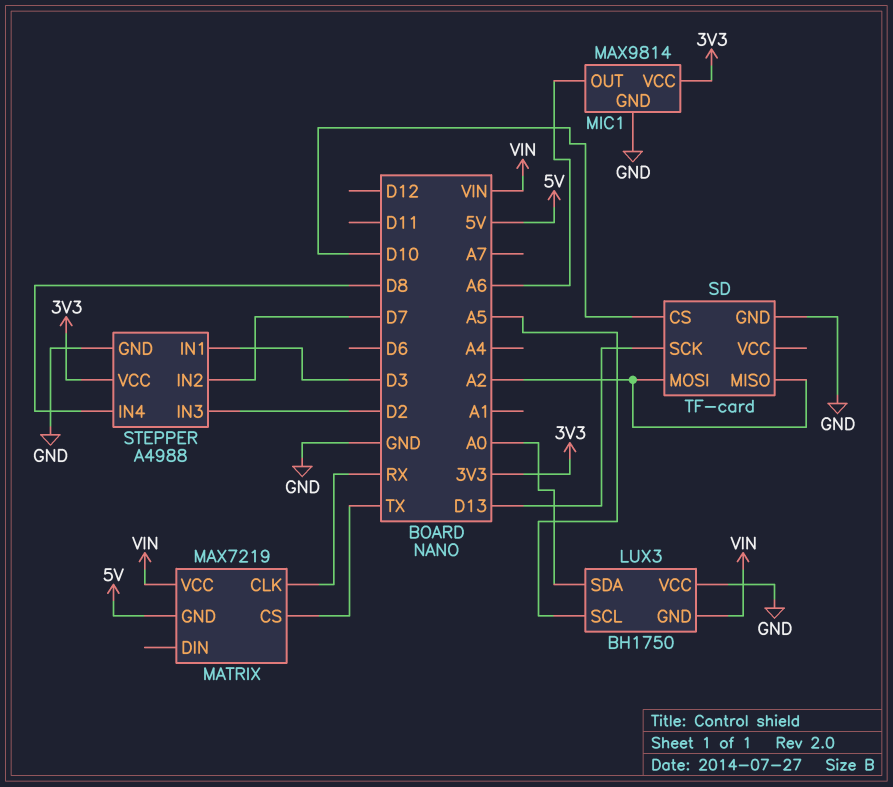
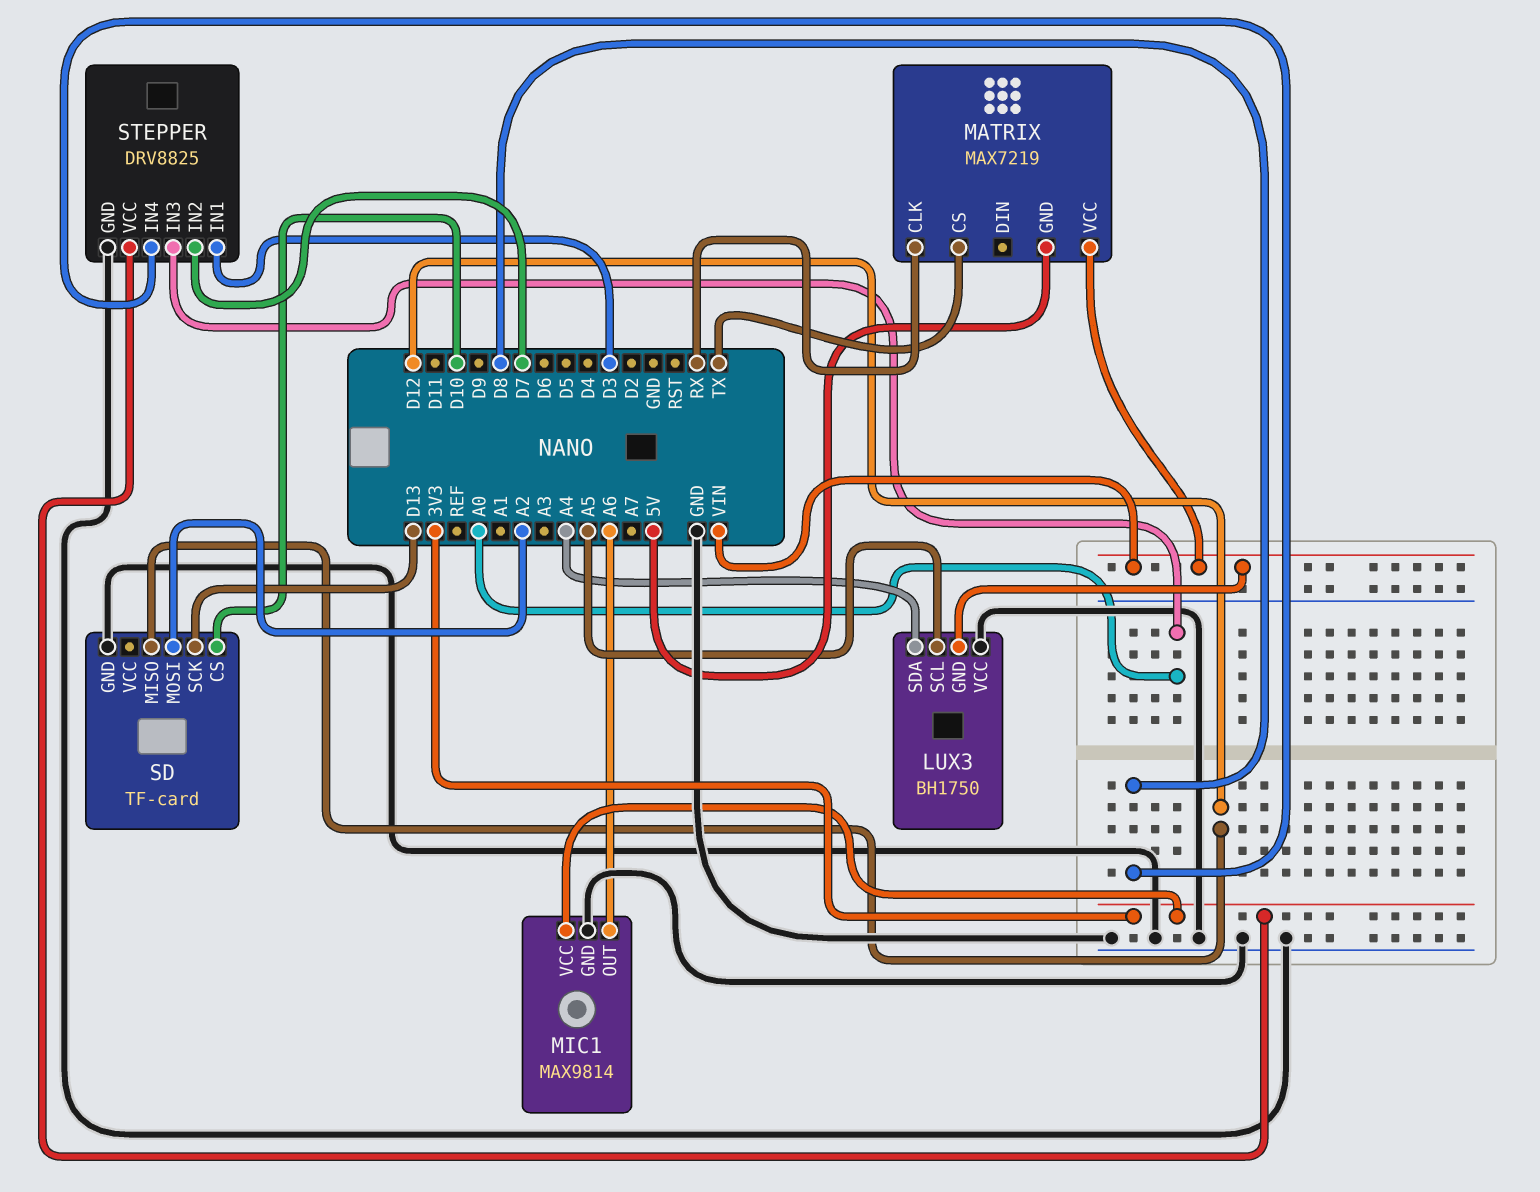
LUX3 pin SDA: A0 -> A4
SD pin MISO: A2 -> D12
STEPPER: A4988 -> DRV8825
STEPPER pin IN3: D2 -> A0

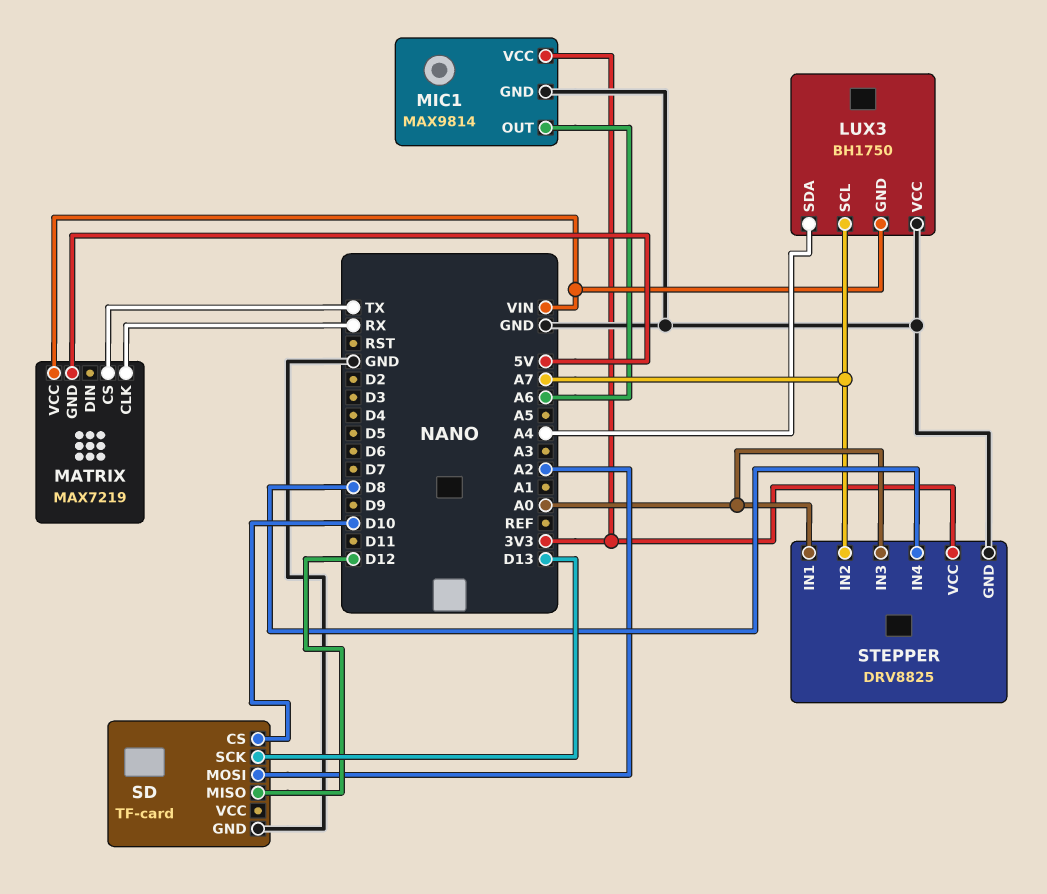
LUX3 pin SCL: A5 -> A7
STEPPER pin IN1: D3 -> A0
STEPPER pin IN2: D7 -> A7

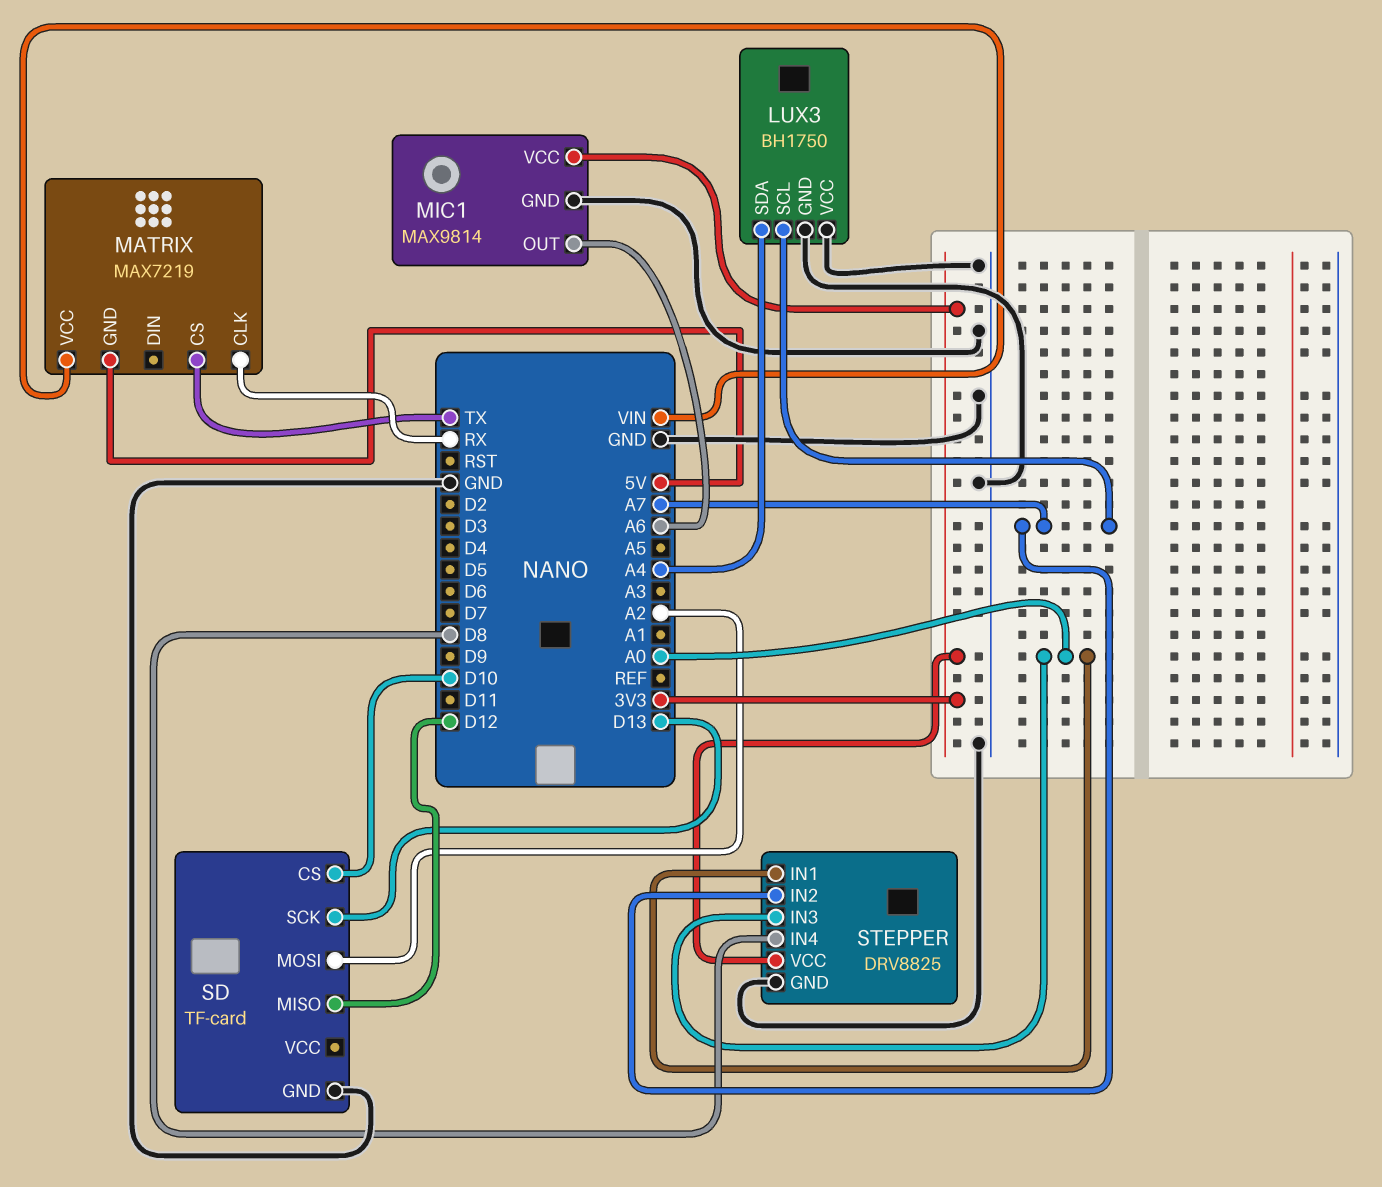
LUX3 pin GND: VIN -> GND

◇ ◇ ◇ ◇ ◇ ◇ ◇

Compute how many lines of the records above hold the string "STEPPER". Give the number with no other output.

4